About this exercise: Your task is to give the records again exactly. Leave each picture out.

Scene edit records:
=== Begin Enclosure ===
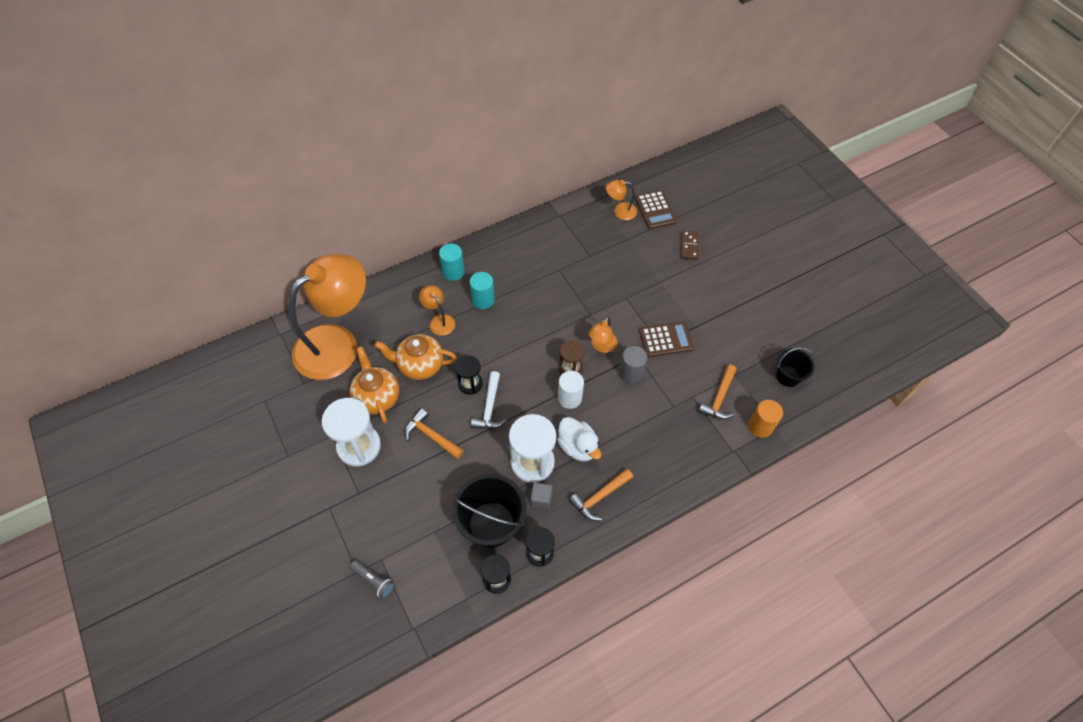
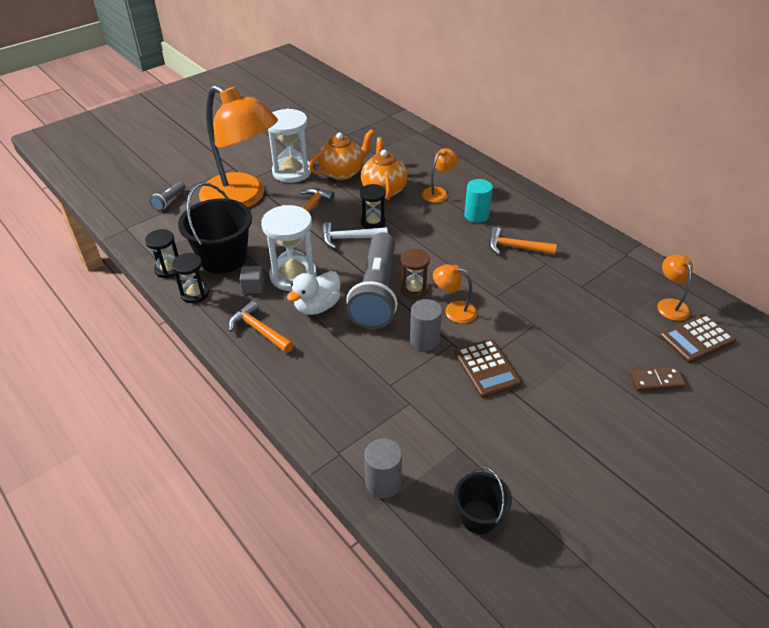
camera: 80 degrees right, 15 degrees down
orange lamp [289,254,366,380] -> orange lamp moved to [199,85,278,208]
turquoise cylinder [439,243,464,281] -> none
white cylinder [558,371,584,409] -> grey flashlight [346,232,398,329]
orange hammer [698,365,737,420] -> orange hammer moved to [489,227,557,255]
orange cylinder [748,400,783,438] -> grey cylinder [364,438,402,498]

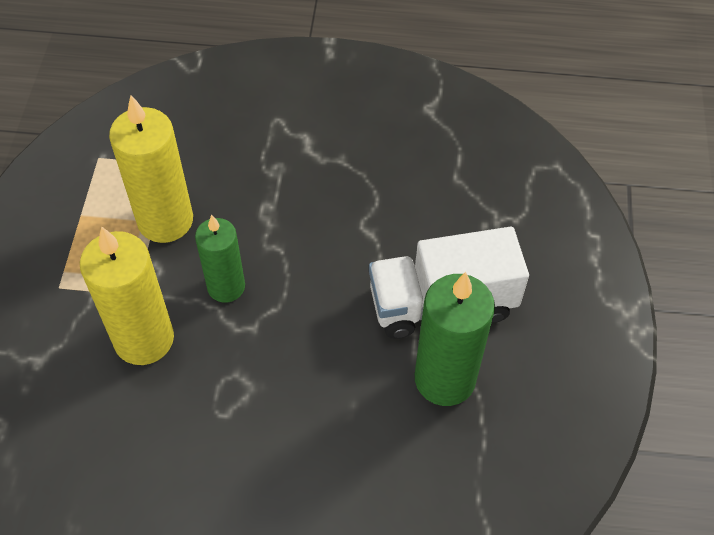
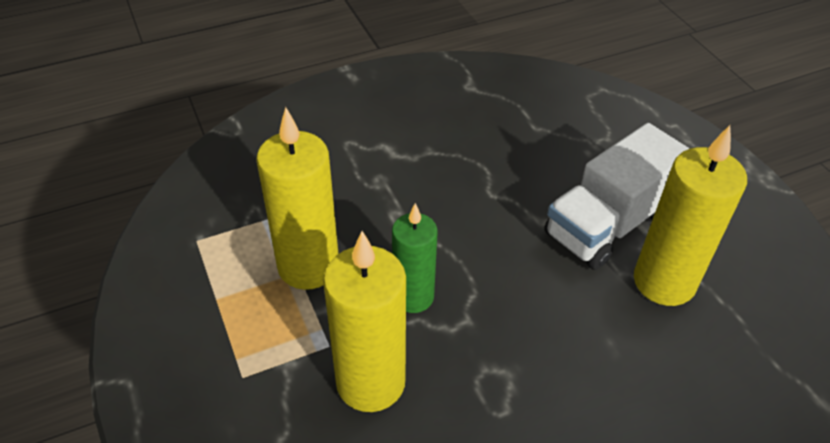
camera: 30 degrees left, 10 degrees down
green candle [415,272,495,406] -> yellow candle [634,125,747,306]

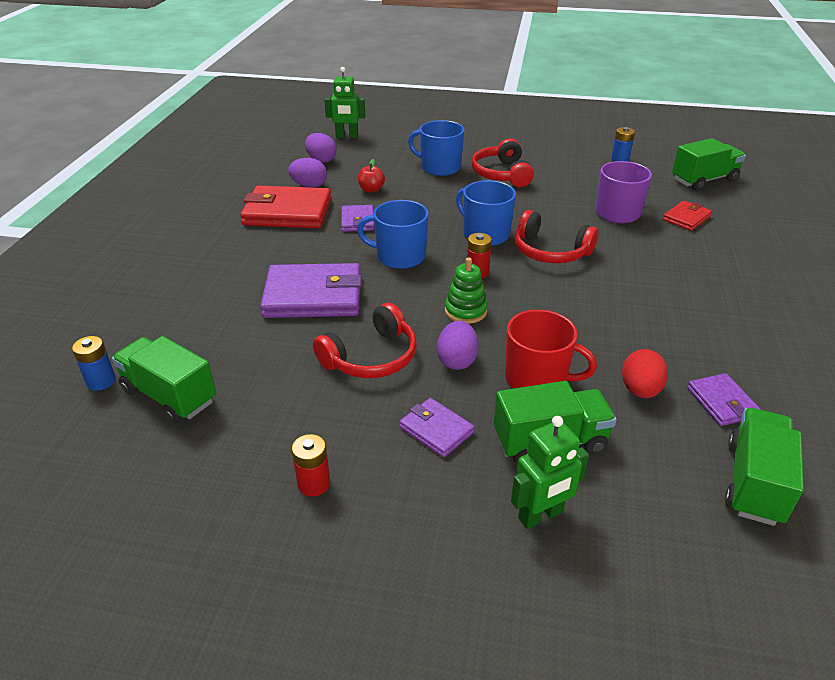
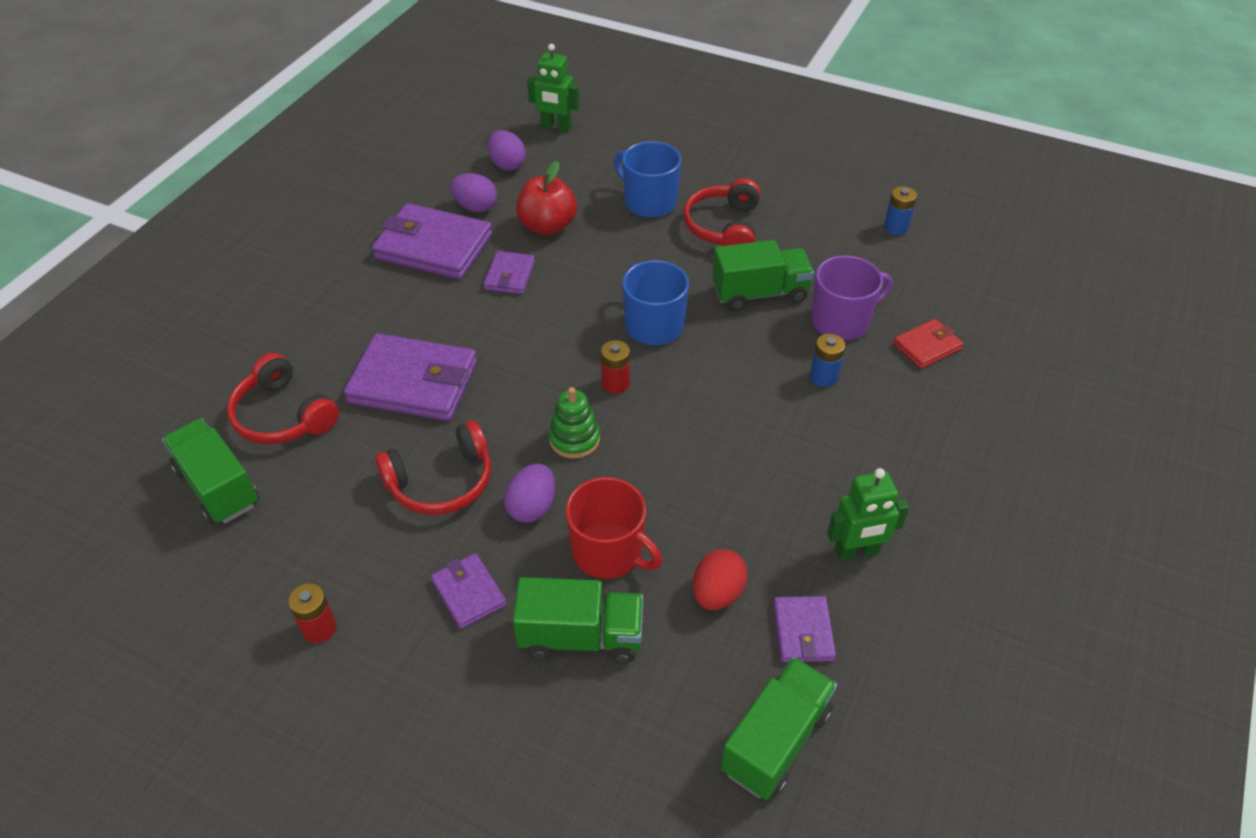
camera: 15 degrees right, 10 degrees up
blue battery [72,336,116,391] -> blue battery moved to [810,334,845,387]
red wallet [240,185,332,228] -> purple wallet [372,203,493,279]
blue mug [357,200,429,269] -> none
red apple [358,159,385,193] -> red apple [516,161,577,236], size x1.73
green robot [511,416,589,529] -> green robot moved to [827,468,909,561]
red headphones [515,210,598,263] -> red headphones moved to [227,353,339,444]
green truck [672,138,746,191] -> green truck moved to [712,240,814,311]

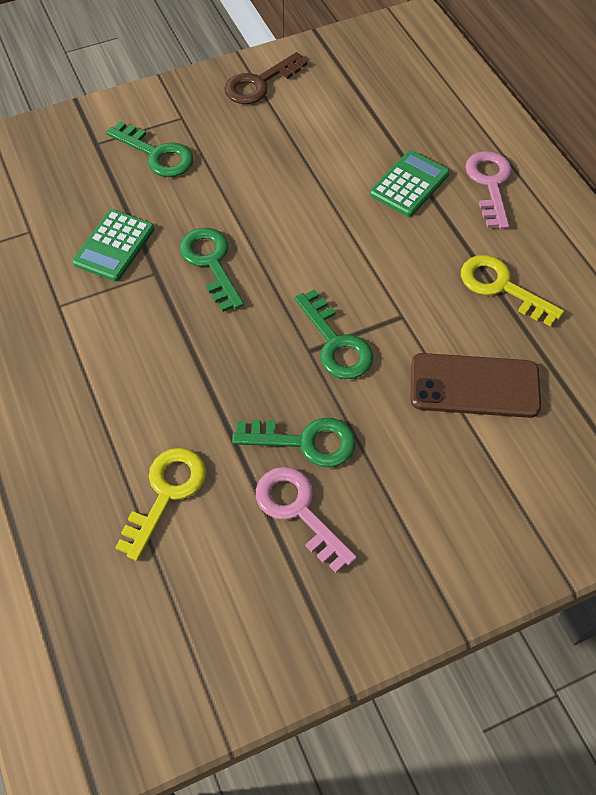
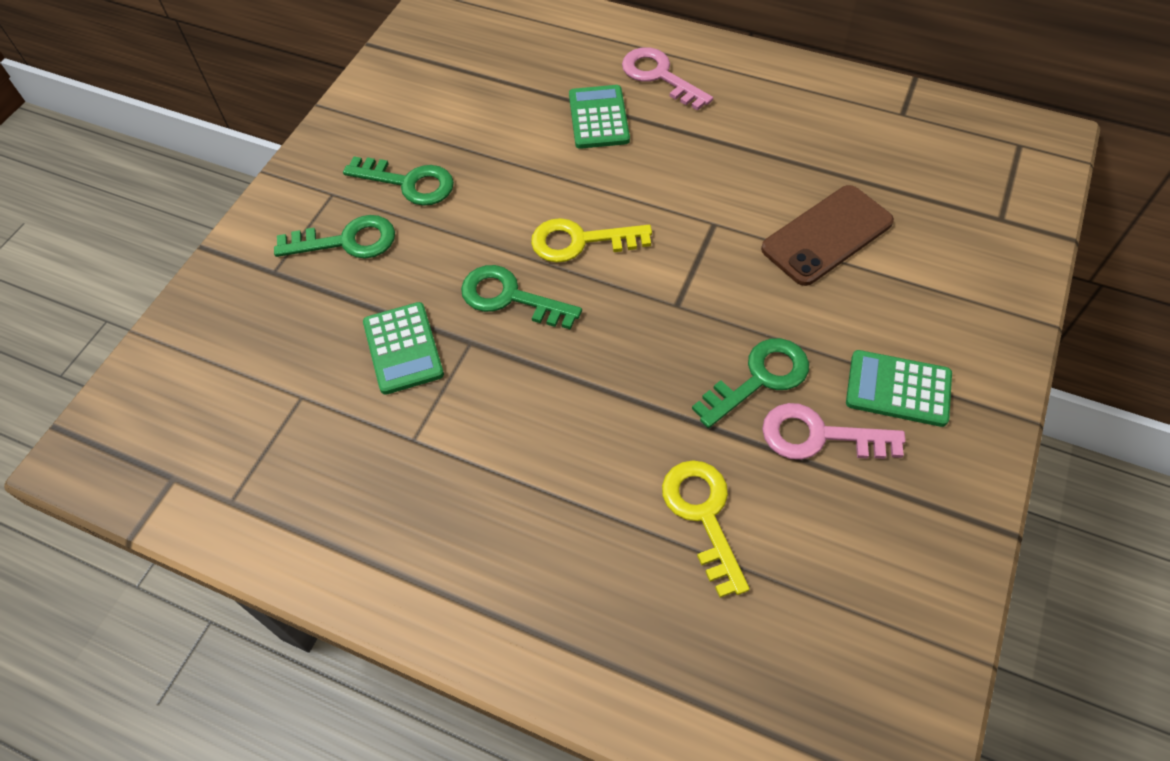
camera: 40 degrees left, 0 degrees up
brown key [224,52,308,104] -> none
green key [295,289,373,379] -> green key moved to [343,156,454,206]
yellow key [461,255,564,327] -> yellow key moved to [531,218,652,263]
none -> green calculator [846,350,952,427]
=== End Enclosure ===
Task result:
camera: 80 degrees right, 15 degrees down
orange lamp [289,254,366,380] -> orange lamp moved to [199,85,278,208]
turquoise cylinder [439,243,464,281] -> none
white cylinder [558,371,584,409] -> grey flashlight [346,232,398,329]
orange hammer [698,365,737,420] -> orange hammer moved to [489,227,557,255]
orange cylinder [748,400,783,438] -> grey cylinder [364,438,402,498]

camera: 30 degrees left, 10 degrees down
green candle [415,272,495,406] -> yellow candle [634,125,747,306]

camera: 15 degrees right, 10 degrees up
blue battery [72,336,116,391] -> blue battery moved to [810,334,845,387]
red wallet [240,185,332,228] -> purple wallet [372,203,493,279]
blue mug [357,200,429,269] -> none
red apple [358,159,385,193] -> red apple [516,161,577,236], size x1.73
green robot [511,416,589,529] -> green robot moved to [827,468,909,561]
red headphones [515,210,598,263] -> red headphones moved to [227,353,339,444]
green truck [672,138,746,191] -> green truck moved to [712,240,814,311]

camera: 40 degrees left, 0 degrees up
brown key [224,52,308,104] -> none
green key [295,289,373,379] -> green key moved to [343,156,454,206]
yellow key [461,255,564,327] -> yellow key moved to [531,218,652,263]
none -> green calculator [846,350,952,427]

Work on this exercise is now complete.